Segment Start: SUPPLIED INFORMATION
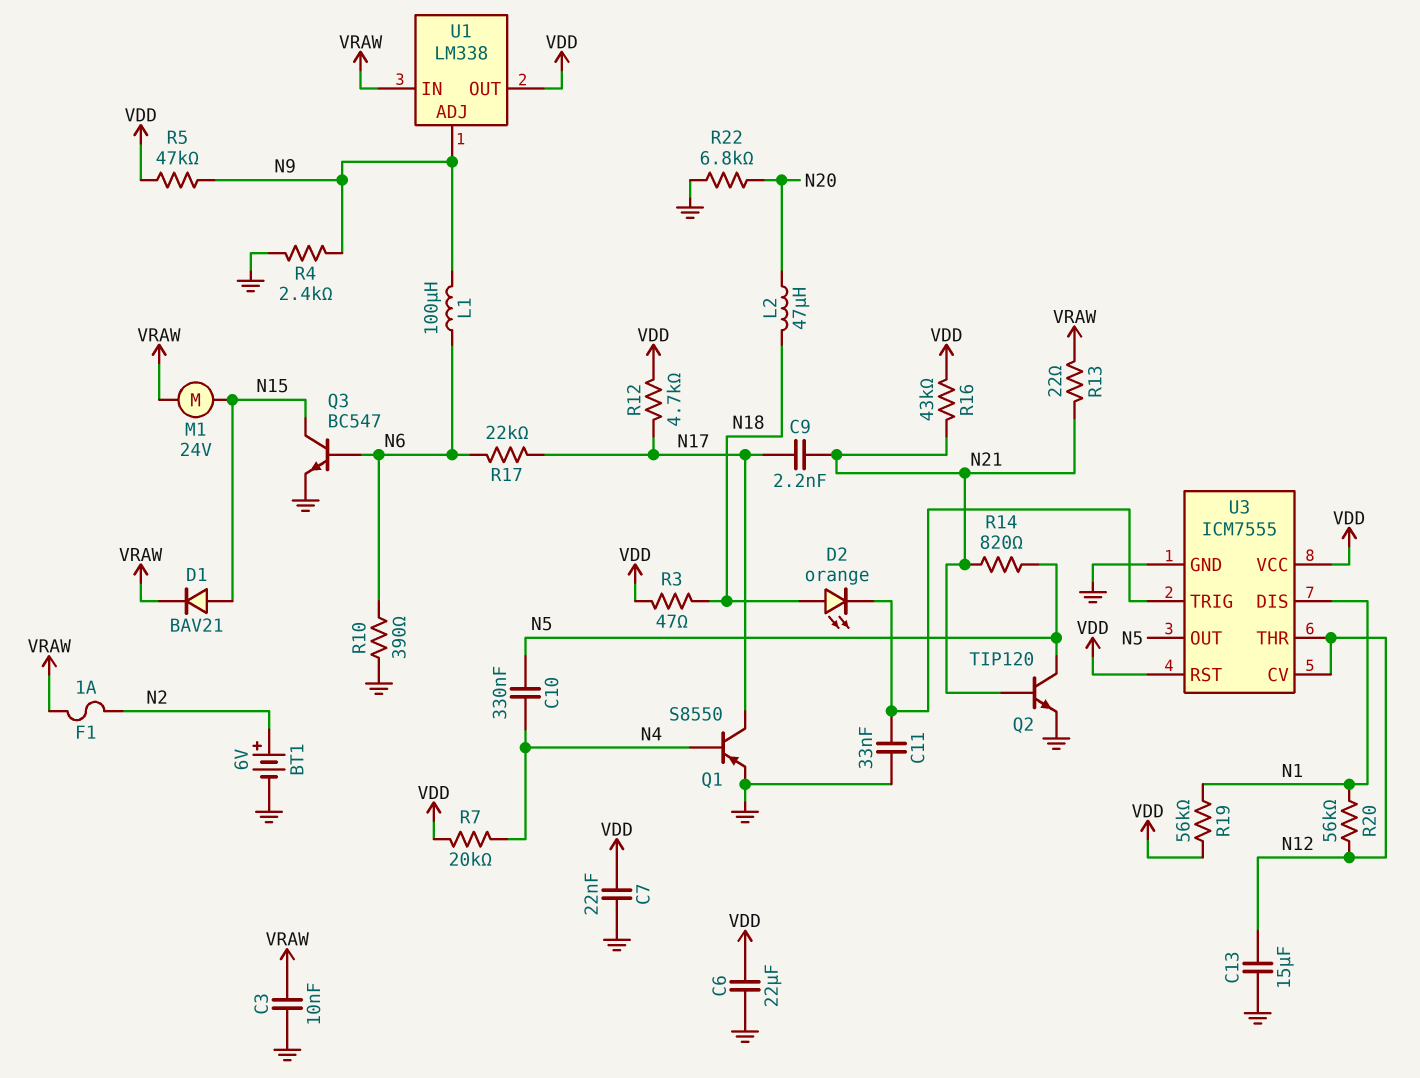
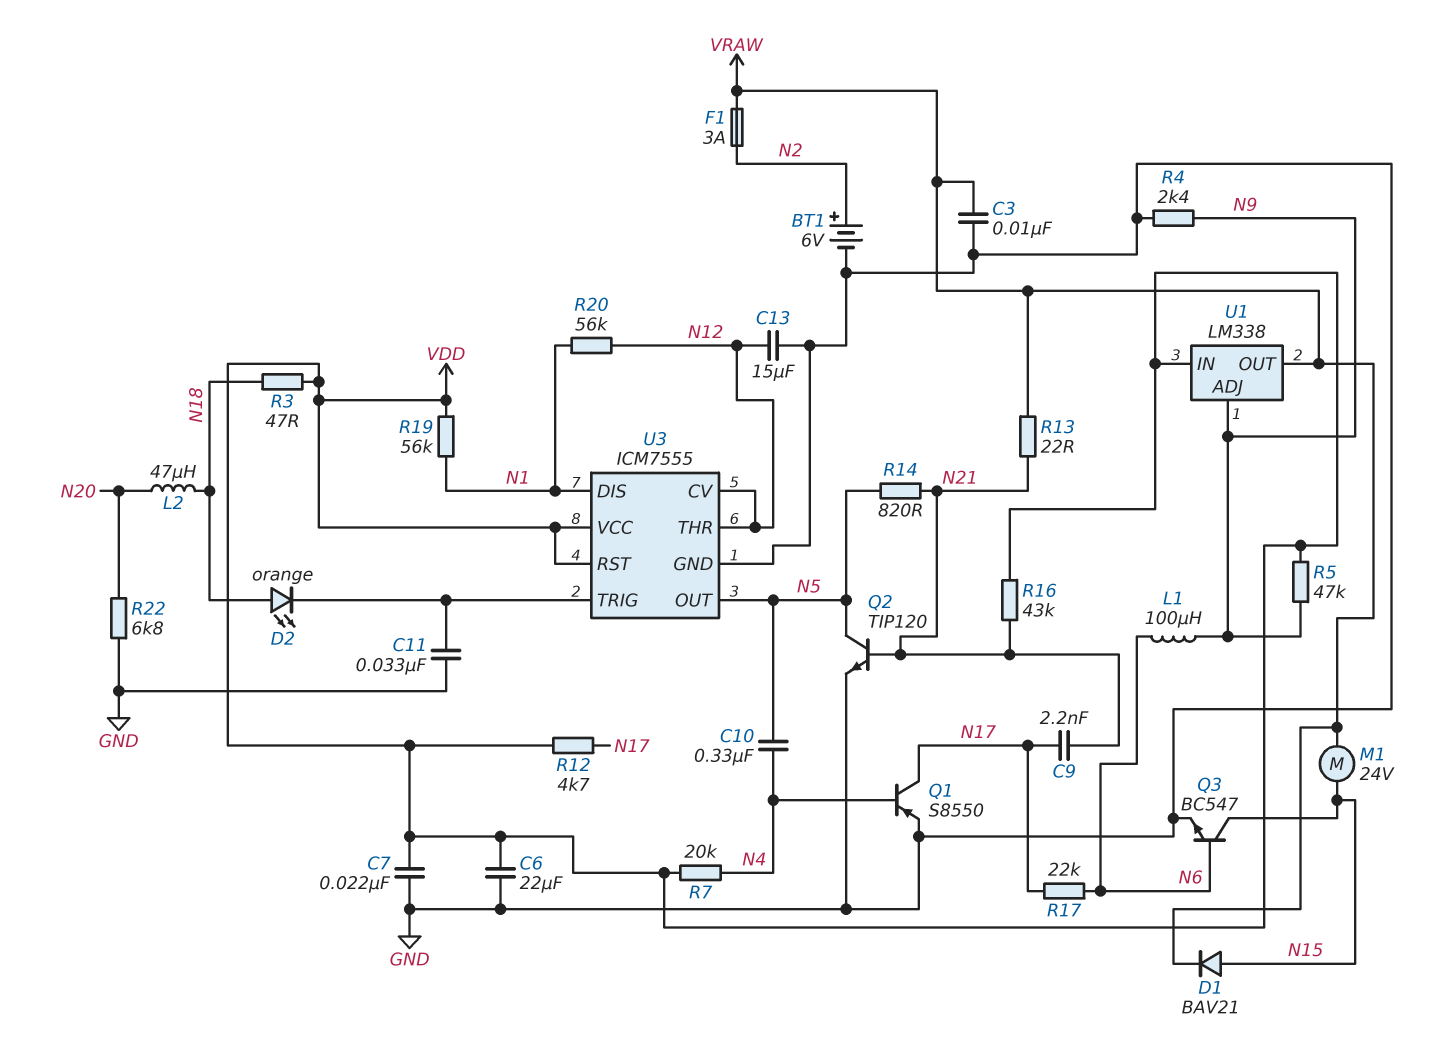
F1: 1A (N2, VRAW) -> 3A (N2, VRAW)
R10: 390 (GND, N6) -> none
U1 pin IN: VRAW -> VDD
U1 pin OUT: VDD -> VRAW

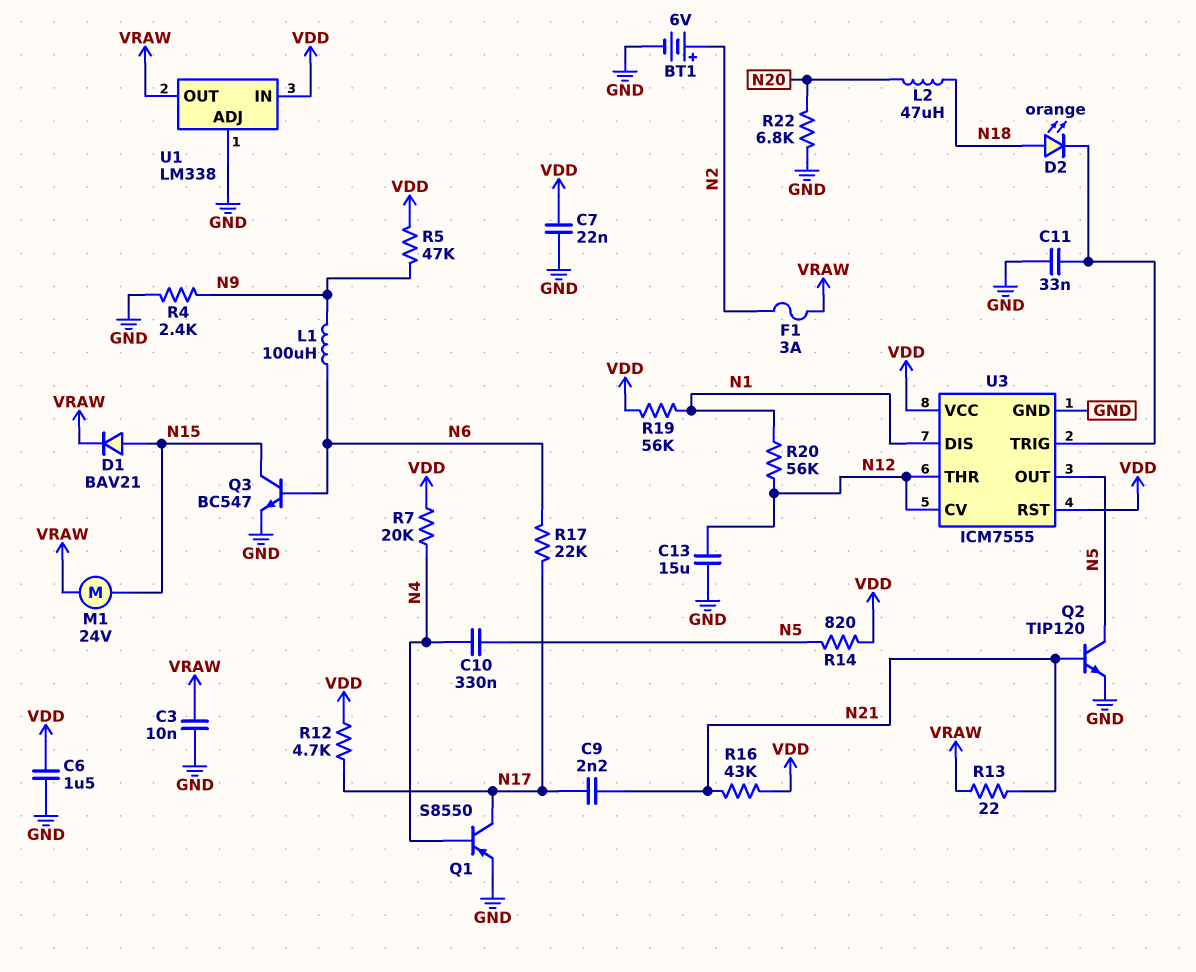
C6: 22uF (GND, VDD) -> 1.5uF (GND, VDD)
R3: 47 (N18, VDD) -> none
R14: 820 (N5, N21) -> 820 (N5, VDD)
U1 pin ADJ: N9 -> GND

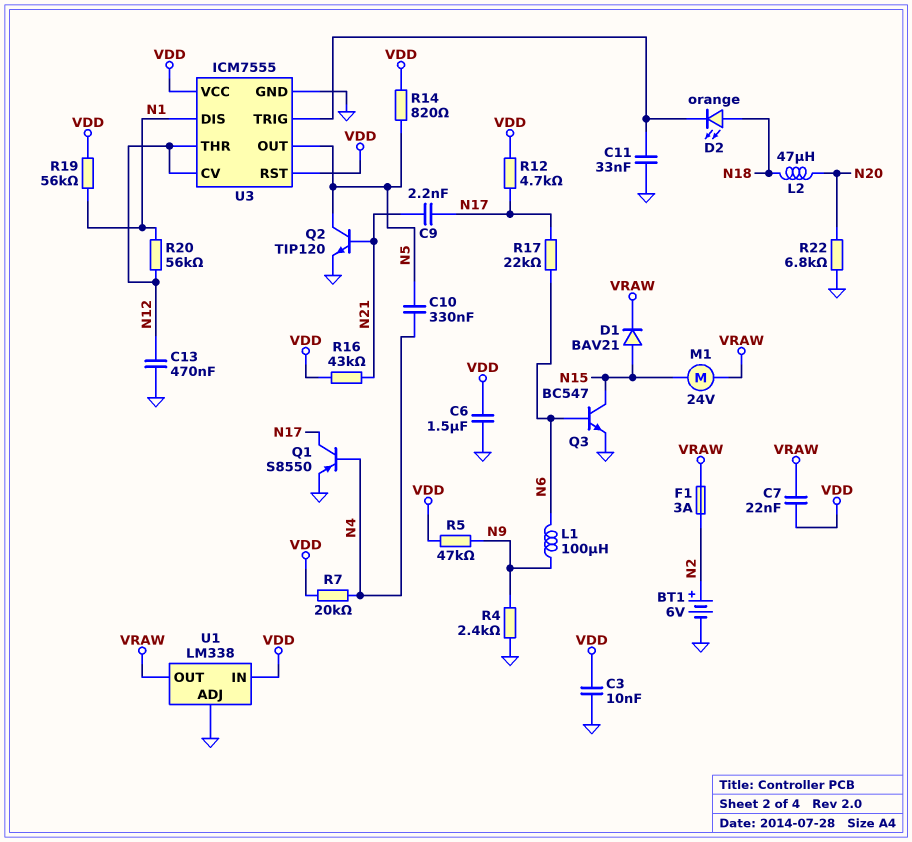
C3: 10nF (GND, VRAW) -> 10nF (GND, VDD)
C7: 22nF (GND, VDD) -> 22nF (VDD, VRAW)
C13: 15uF (GND, N12) -> 470nF (GND, N12)
R13: 22 (N21, VRAW) -> none

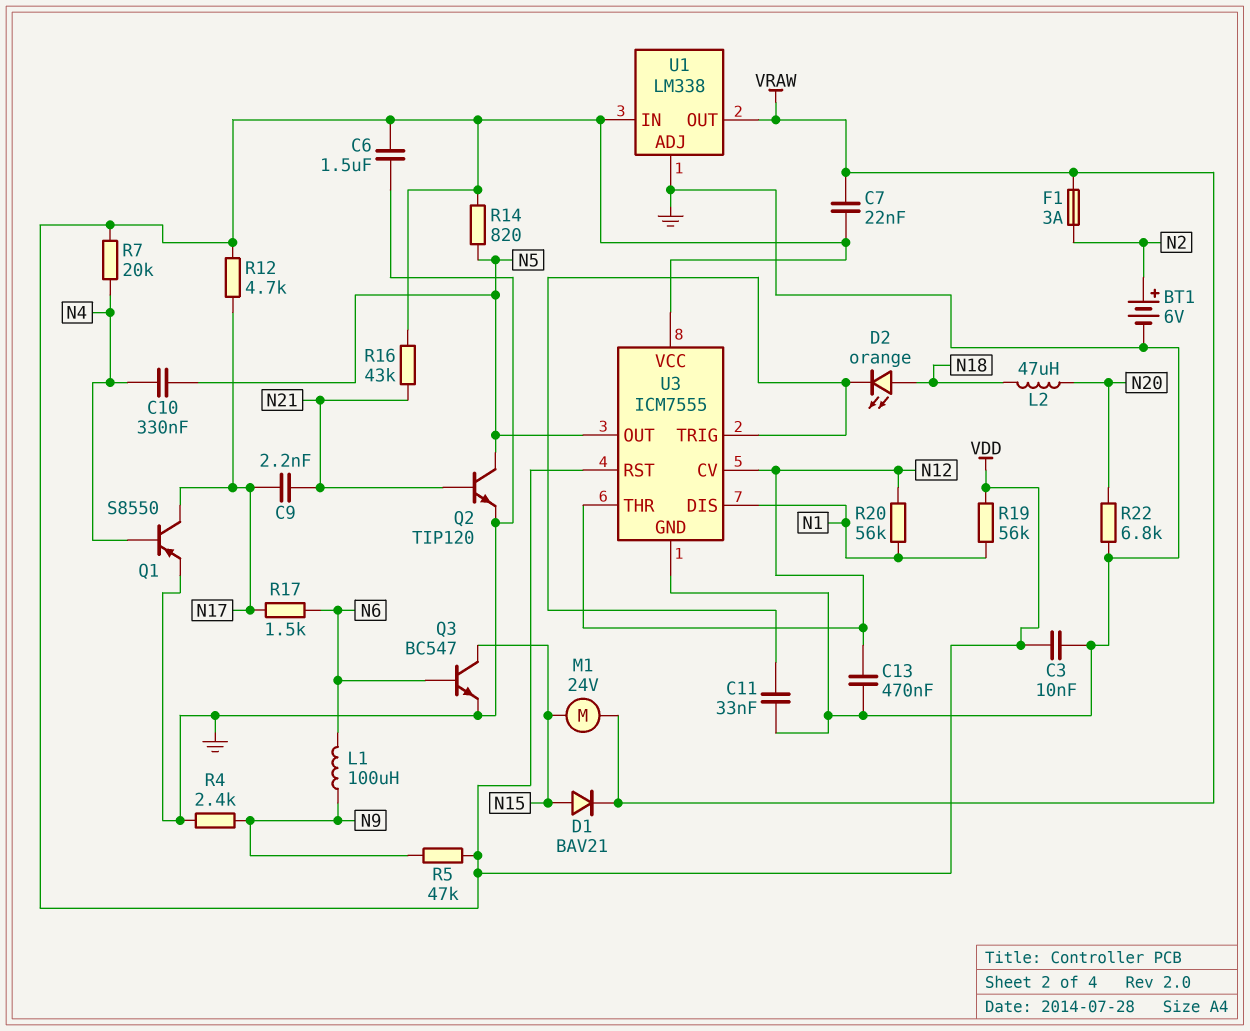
R17: 22k (N6, N17) -> 1.5k (N6, N17)

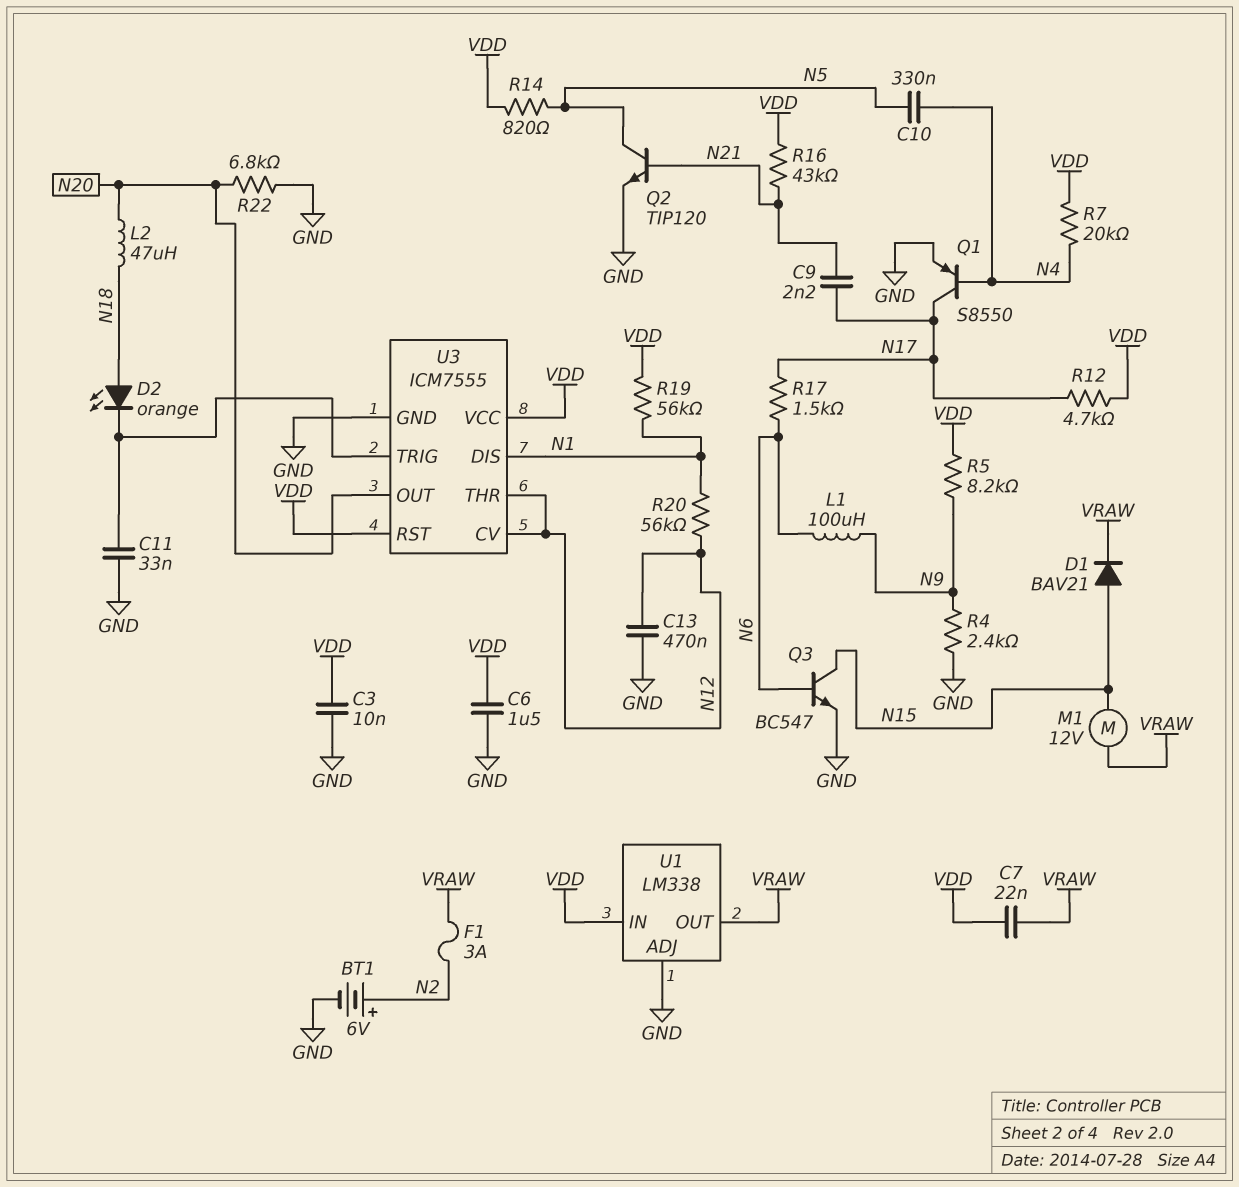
M1: motor 24V (N15, VRAW) -> motor 12V (N15, VRAW)
R5: 47k (N9, VDD) -> 8.2k (N9, VDD)
U3 pin OUT: N5 -> N20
Segment End: SUPPLIED INFORMATION
EXERCISE BRIEF ▸ Retype the line containing "R17: 22k (N6, N17) -> 1.5k (N6, N17)" and all lines after it to the end of the material, exactly as written, leaving out any pictures.

RESPONSE ▸
R17: 22k (N6, N17) -> 1.5k (N6, N17)

M1: motor 24V (N15, VRAW) -> motor 12V (N15, VRAW)
R5: 47k (N9, VDD) -> 8.2k (N9, VDD)
U3 pin OUT: N5 -> N20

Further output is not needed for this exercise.